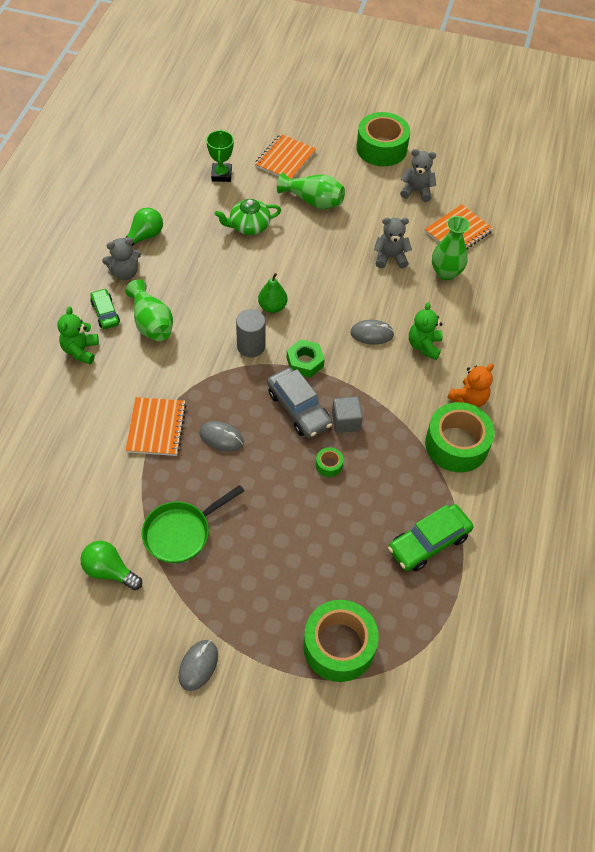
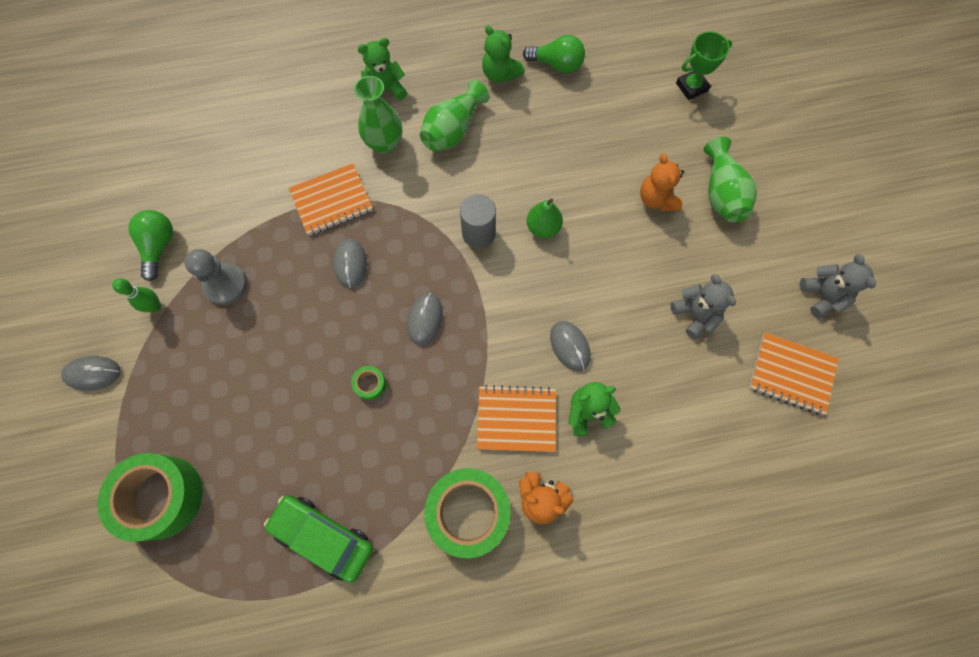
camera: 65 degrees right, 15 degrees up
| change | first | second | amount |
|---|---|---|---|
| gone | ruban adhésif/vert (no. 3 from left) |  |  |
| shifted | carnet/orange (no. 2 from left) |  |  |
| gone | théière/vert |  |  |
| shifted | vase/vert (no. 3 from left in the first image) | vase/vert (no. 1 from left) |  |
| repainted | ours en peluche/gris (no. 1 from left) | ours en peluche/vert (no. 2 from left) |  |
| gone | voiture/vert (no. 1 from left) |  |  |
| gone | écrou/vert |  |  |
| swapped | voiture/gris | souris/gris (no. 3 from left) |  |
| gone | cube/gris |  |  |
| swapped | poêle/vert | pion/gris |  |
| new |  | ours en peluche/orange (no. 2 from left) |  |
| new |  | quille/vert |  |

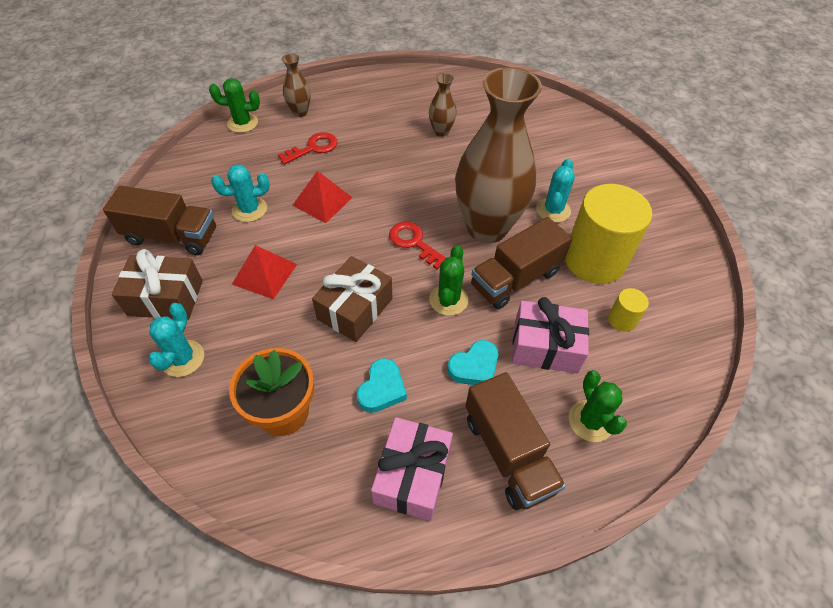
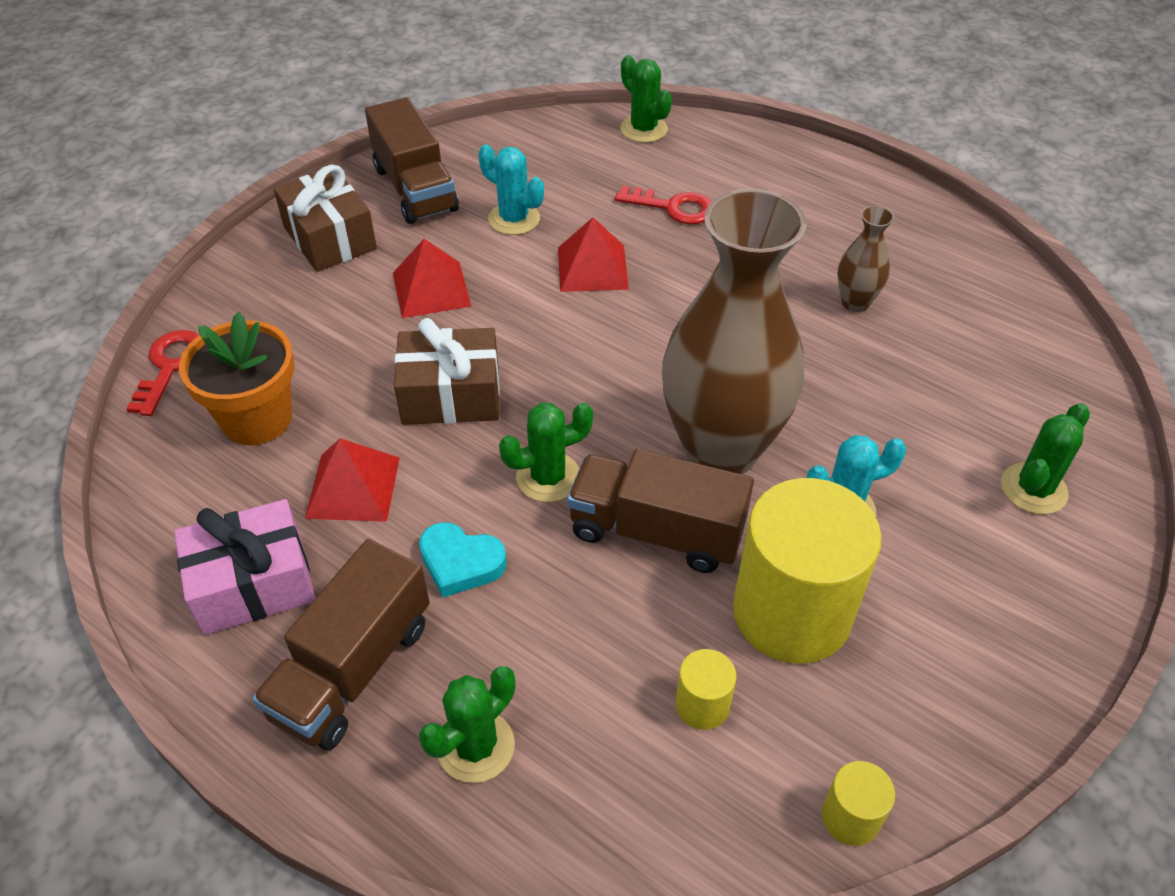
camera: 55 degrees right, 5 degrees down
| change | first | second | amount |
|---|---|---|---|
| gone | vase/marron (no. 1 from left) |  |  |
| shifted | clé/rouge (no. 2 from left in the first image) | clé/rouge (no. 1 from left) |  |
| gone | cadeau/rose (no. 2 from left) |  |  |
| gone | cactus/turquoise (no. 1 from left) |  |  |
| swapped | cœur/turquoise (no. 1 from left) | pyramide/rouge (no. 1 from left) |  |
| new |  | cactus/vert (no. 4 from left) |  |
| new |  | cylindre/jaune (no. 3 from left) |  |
______________________________
The pictures are to be omitted, and the rest of the listing is to be transcribed exactly.

* ANSWER AREA *
camera: 65 degrees right, 15 degrees up
| change | first | second | amount |
|---|---|---|---|
| gone | ruban adhésif/vert (no. 3 from left) |  |  |
| shifted | carnet/orange (no. 2 from left) |  |  |
| gone | théière/vert |  |  |
| shifted | vase/vert (no. 3 from left in the first image) | vase/vert (no. 1 from left) |  |
| repainted | ours en peluche/gris (no. 1 from left) | ours en peluche/vert (no. 2 from left) |  |
| gone | voiture/vert (no. 1 from left) |  |  |
| gone | écrou/vert |  |  |
| swapped | voiture/gris | souris/gris (no. 3 from left) |  |
| gone | cube/gris |  |  |
| swapped | poêle/vert | pion/gris |  |
| new |  | ours en peluche/orange (no. 2 from left) |  |
| new |  | quille/vert |  |

camera: 55 degrees right, 5 degrees down
| change | first | second | amount |
|---|---|---|---|
| gone | vase/marron (no. 1 from left) |  |  |
| shifted | clé/rouge (no. 2 from left in the first image) | clé/rouge (no. 1 from left) |  |
| gone | cadeau/rose (no. 2 from left) |  |  |
| gone | cactus/turquoise (no. 1 from left) |  |  |
| swapped | cœur/turquoise (no. 1 from left) | pyramide/rouge (no. 1 from left) |  |
| new |  | cactus/vert (no. 4 from left) |  |
| new |  | cylindre/jaune (no. 3 from left) |  |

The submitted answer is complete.